Take every line containing "diode" out of the records.

Content revision data:
---*---
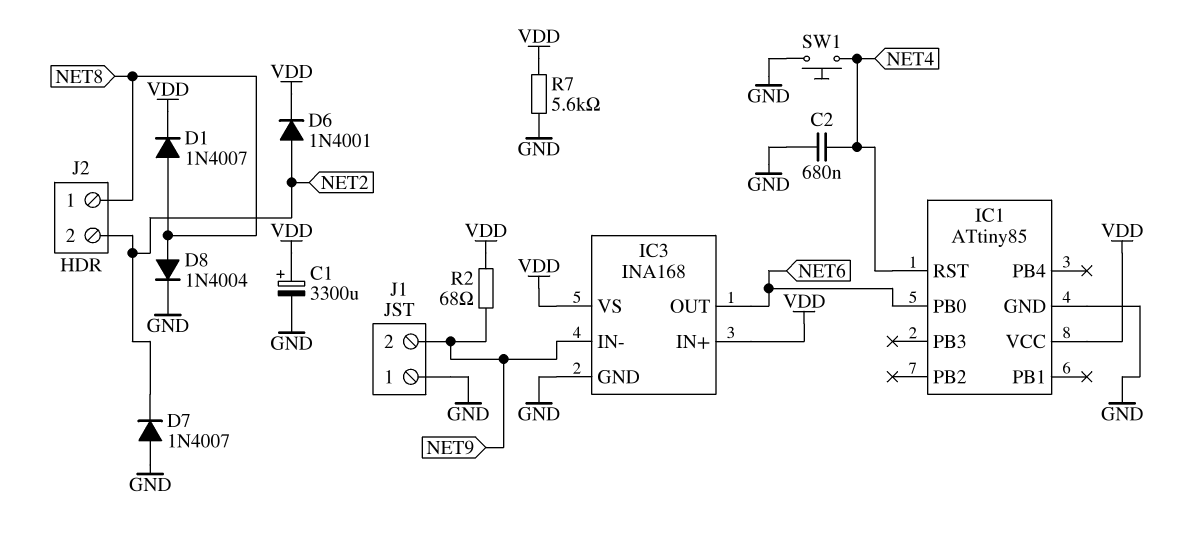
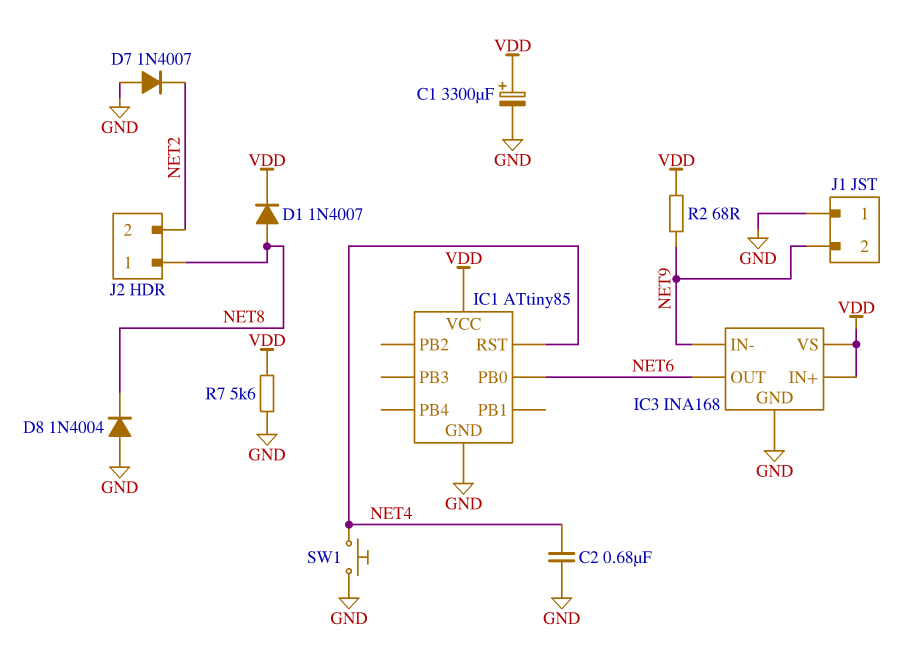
D6: diode 1N4001 (A NET2, K VDD) -> none
D8: diode 1N4004 (A NET8, K GND) -> diode 1N4004 (A GND, K NET8)

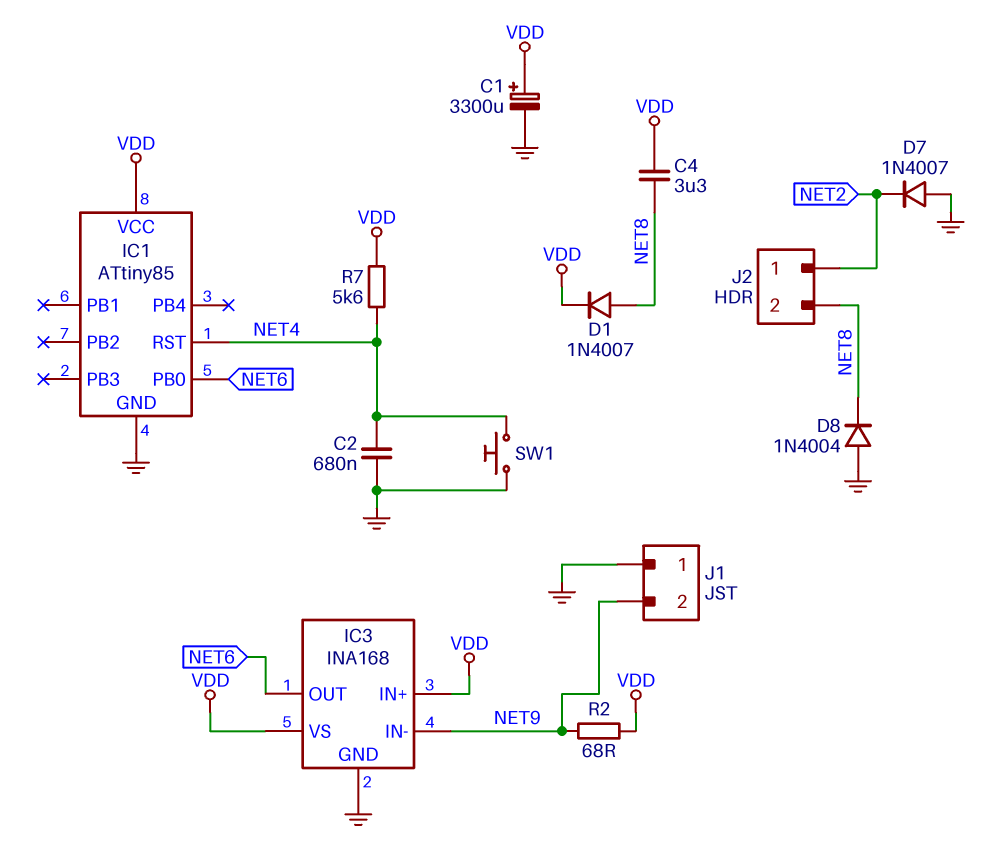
C4: none -> 3.3uF (NET8, VDD)
J2 pin 1: NET8 -> NET2
J2 pin 2: NET2 -> NET8
R7: 5.6k (GND, VDD) -> 5.6k (NET4, VDD)

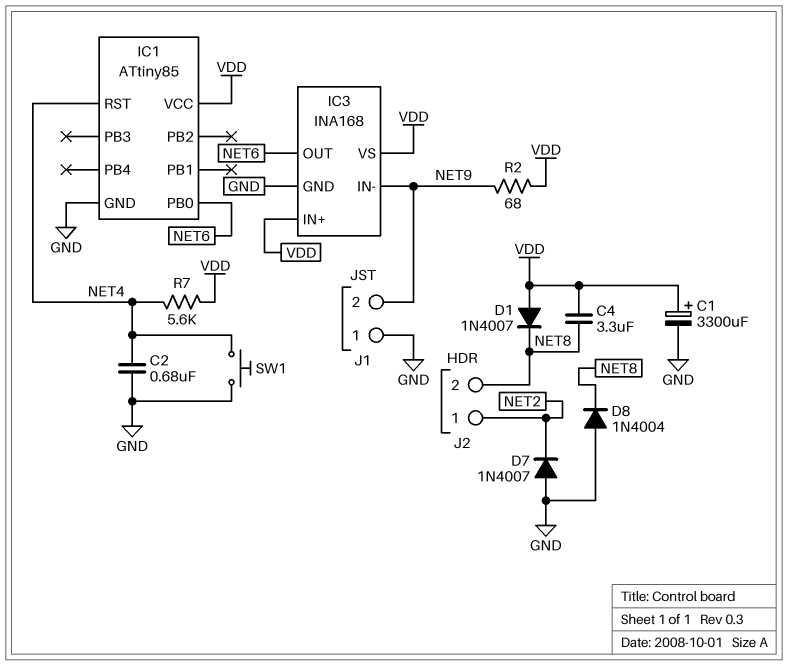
D1: diode 1N4007 (A NET8, K VDD) -> diode 1N4007 (A VDD, K NET8)

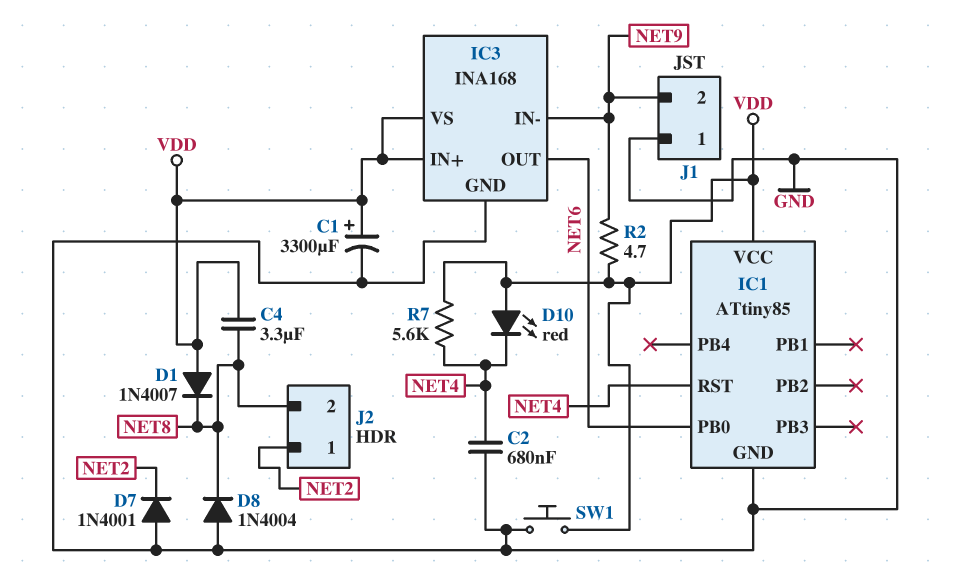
D7: diode 1N4007 (A GND, K NET2) -> diode 1N4001 (A GND, K NET2)
D10: none -> LED red (A VDD, K NET4)
R2: 68 (NET9, VDD) -> 4.7 (NET9, VDD)
SW1: button (GND, NET4) -> button (GND, VDD)

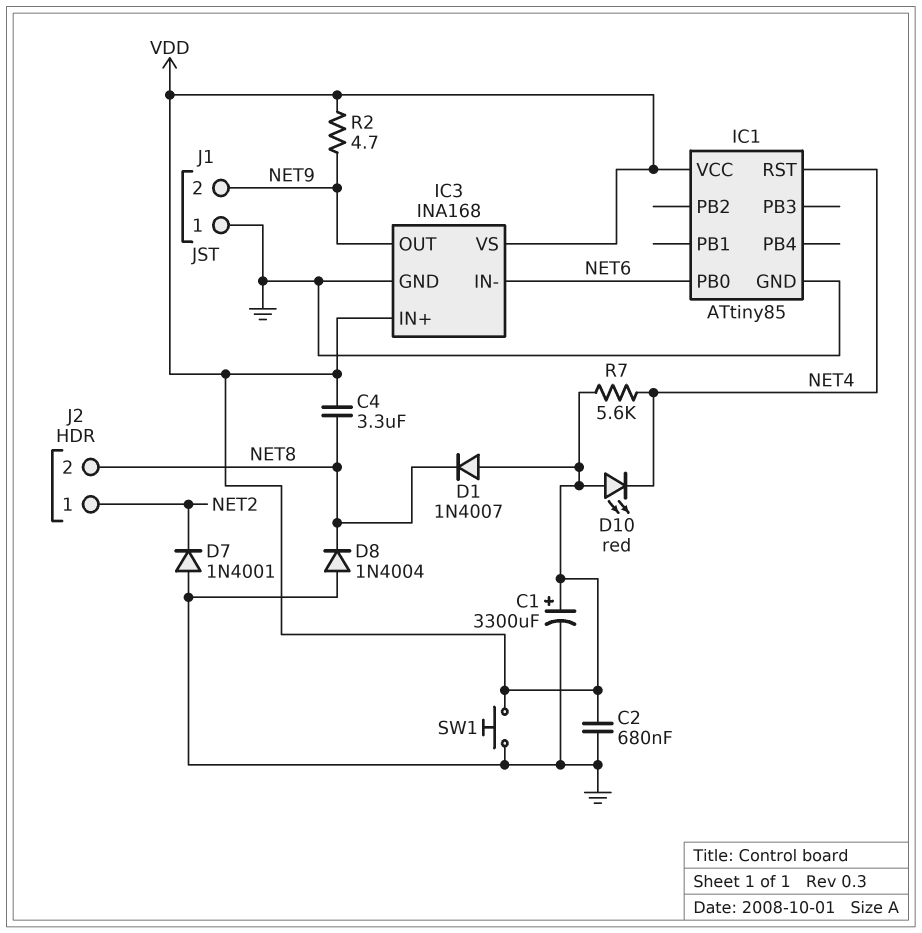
C2: 680nF (GND, NET4) -> 680nF (GND, VDD)
IC3 pin IN-: NET9 -> NET6
IC3 pin OUT: NET6 -> NET9

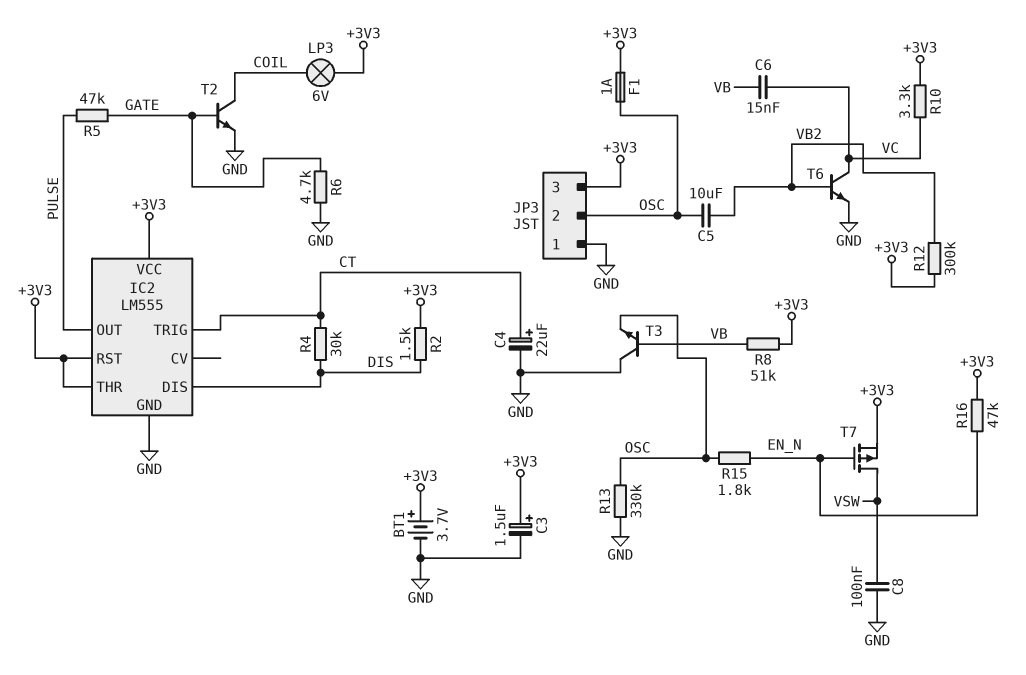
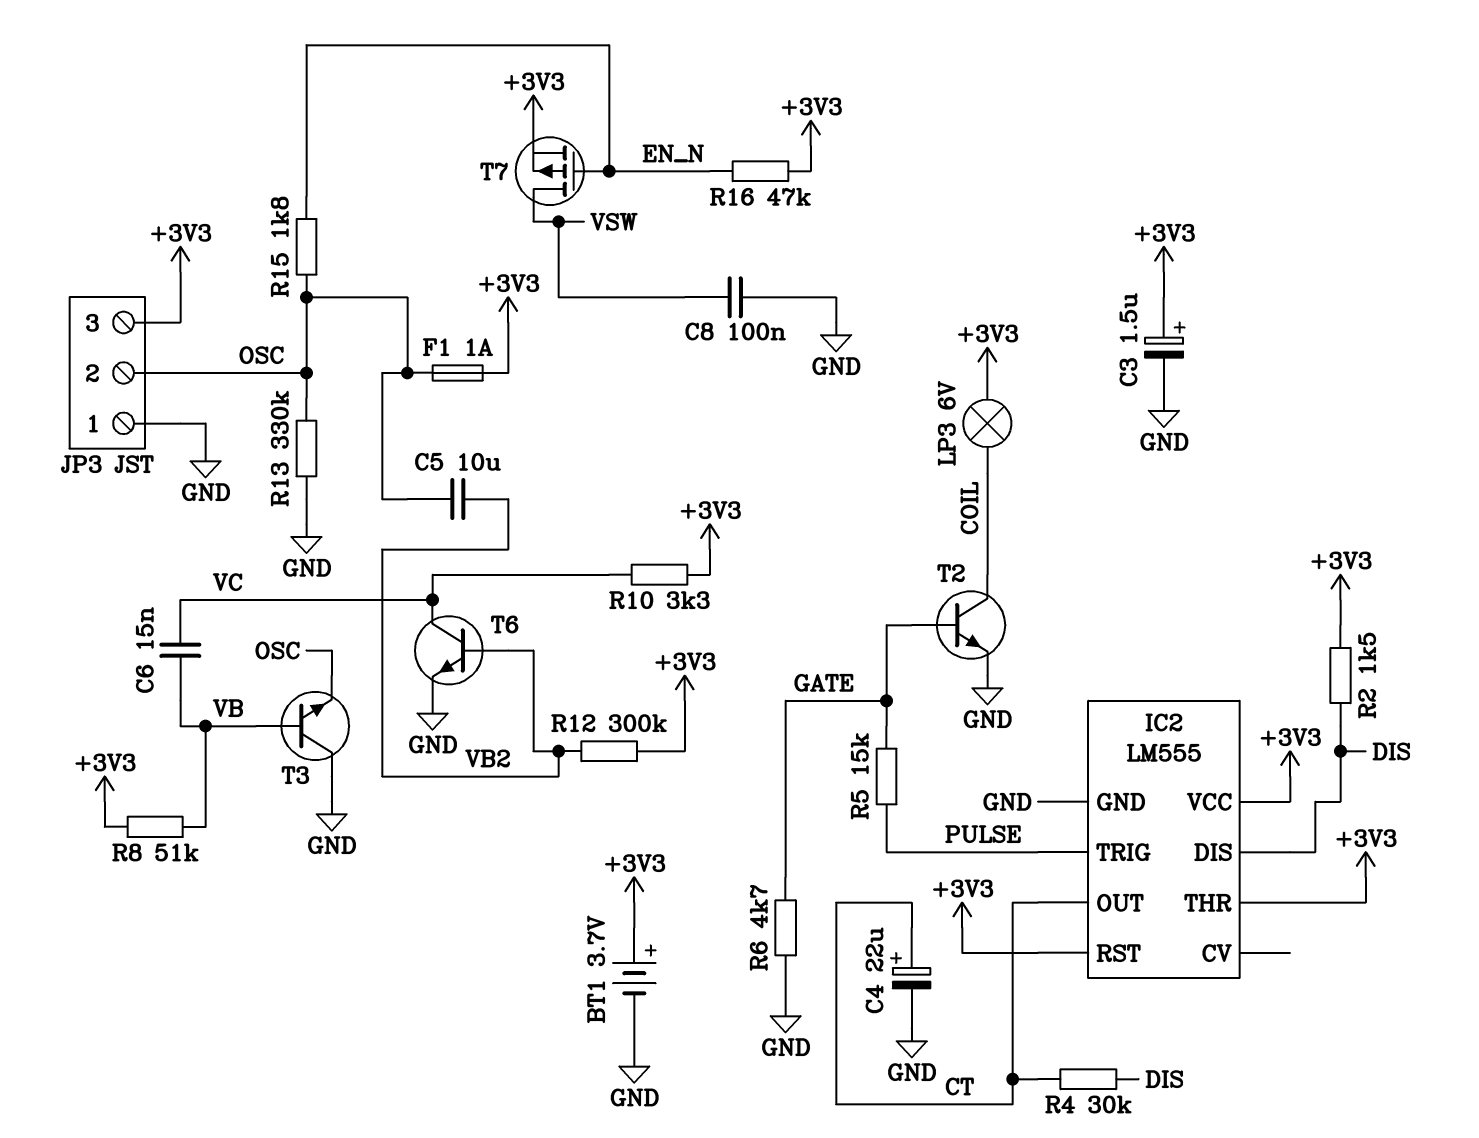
IC2 pin OUT: PULSE -> CT
IC2 pin TRIG: CT -> PULSE
R5: 47k (GATE, PULSE) -> 15k (GATE, PULSE)

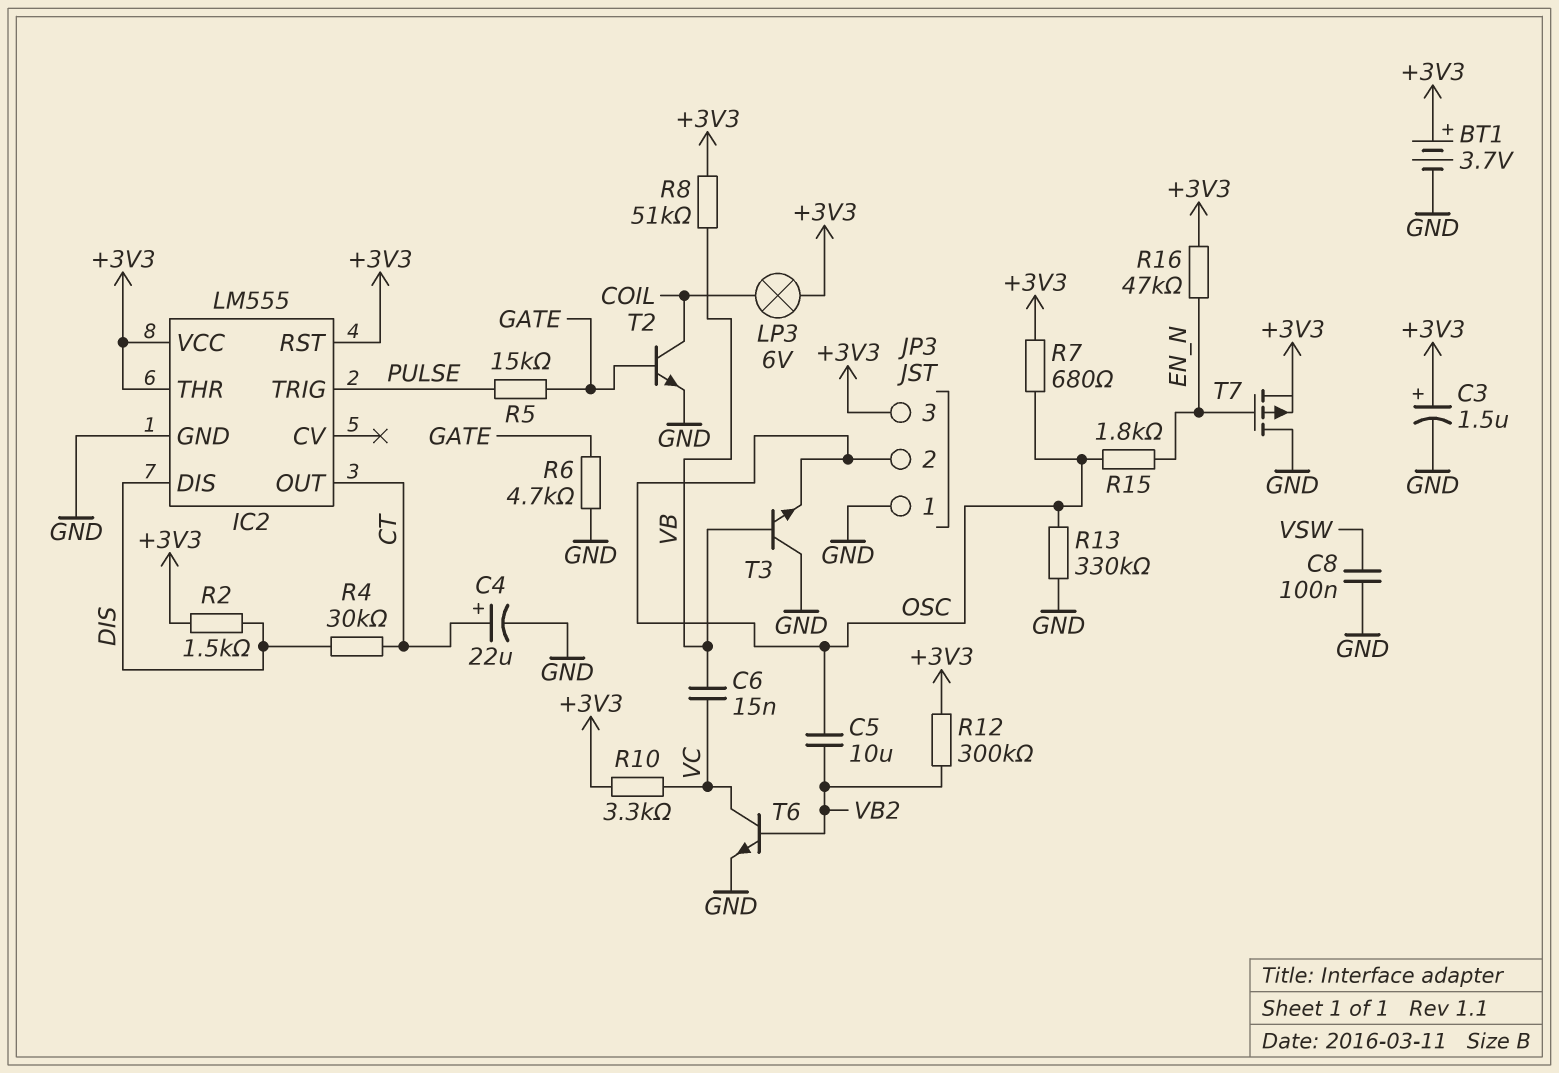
F1: 1A (+3V3, OSC) -> none
R7: none -> 680 (+3V3, OSC)
T7: PMOS (G EN_N, D VSW, S +3V3) -> PMOS (G EN_N, D GND, S +3V3)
---*---
WRITTEN ANSWER:
D6: diode 1N4001 (A NET2, K VDD) -> none
D8: diode 1N4004 (A NET8, K GND) -> diode 1N4004 (A GND, K NET8)
D1: diode 1N4007 (A NET8, K VDD) -> diode 1N4007 (A VDD, K NET8)
D7: diode 1N4007 (A GND, K NET2) -> diode 1N4001 (A GND, K NET2)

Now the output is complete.